--- Available data ---
--

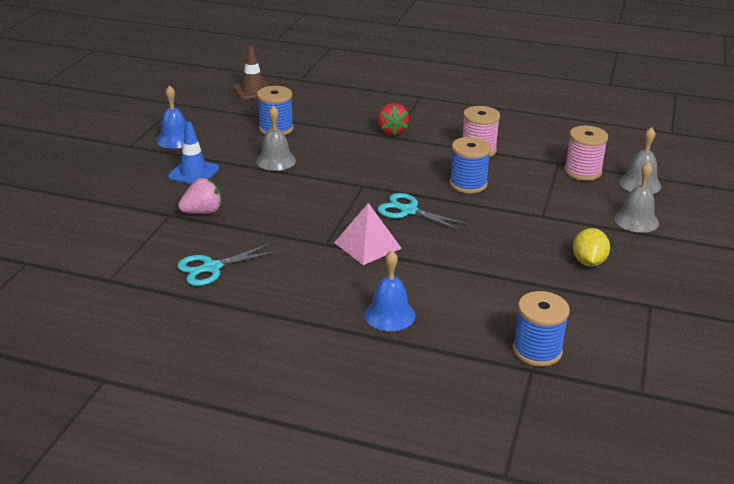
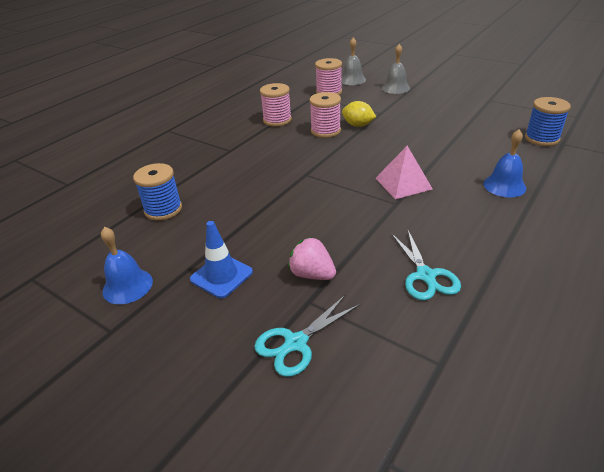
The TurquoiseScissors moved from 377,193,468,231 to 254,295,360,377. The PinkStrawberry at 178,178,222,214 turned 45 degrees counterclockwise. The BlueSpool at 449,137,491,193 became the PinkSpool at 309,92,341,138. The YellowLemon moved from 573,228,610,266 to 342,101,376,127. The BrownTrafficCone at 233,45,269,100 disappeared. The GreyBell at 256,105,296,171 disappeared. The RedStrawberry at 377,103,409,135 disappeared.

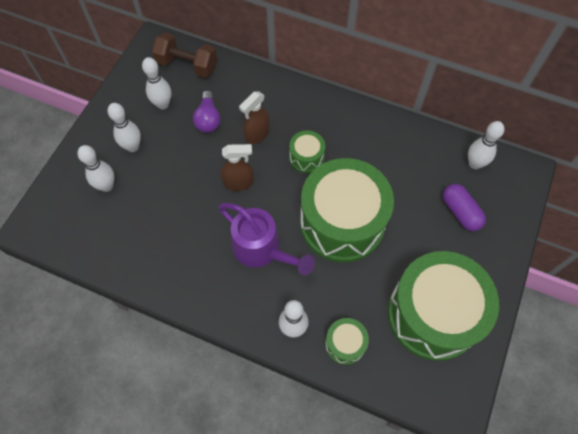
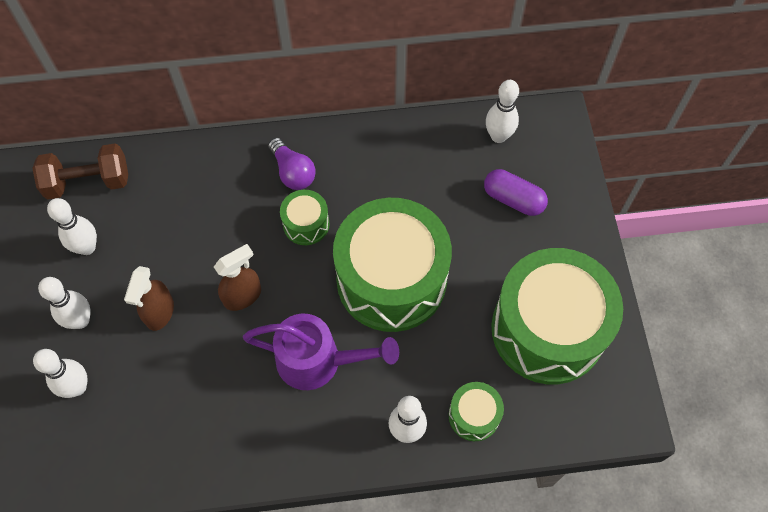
The BrownSprayBottle moved from 239,91,270,144 to 124,266,174,331. The PurpleLightBulb moved from 193,90,220,133 to 268,138,316,190.

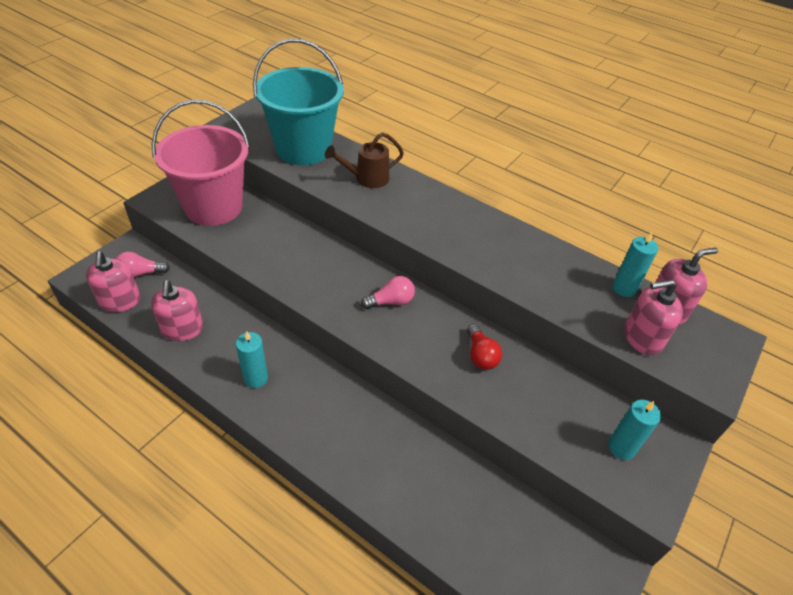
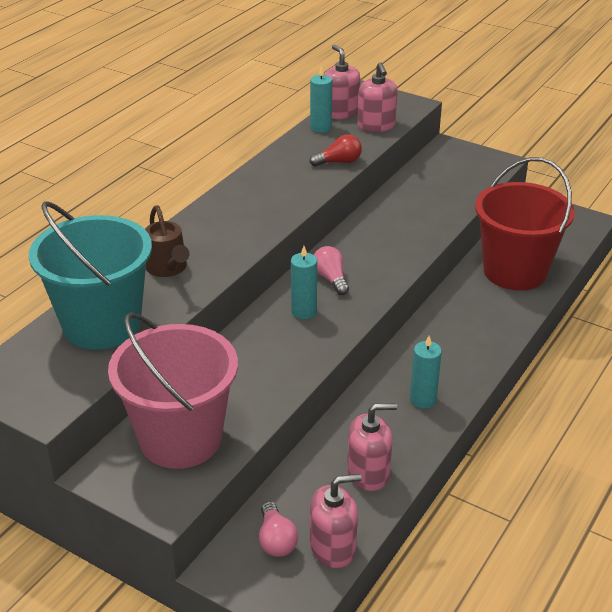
The TurquoiseCandle moved from 608,400,661,460 to 291,246,317,319. The RedLightBulb moved from 467,324,502,370 to 309,134,362,166. The RedBucket at 475,157,575,291 appeared.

--

--- Exercise directions ---
Starting at the top of the listing above, reproduce each line up to and including the one with "The BrownSprayBottle moved"; omit the pictures.

--- Answer box ---
The TurquoiseScissors moved from 377,193,468,231 to 254,295,360,377. The PinkStrawberry at 178,178,222,214 turned 45 degrees counterclockwise. The BlueSpool at 449,137,491,193 became the PinkSpool at 309,92,341,138. The YellowLemon moved from 573,228,610,266 to 342,101,376,127. The BrownTrafficCone at 233,45,269,100 disappeared. The GreyBell at 256,105,296,171 disappeared. The RedStrawberry at 377,103,409,135 disappeared.

The BrownSprayBottle moved from 239,91,270,144 to 124,266,174,331. The PurpleLightBulb moved from 193,90,220,133 to 268,138,316,190.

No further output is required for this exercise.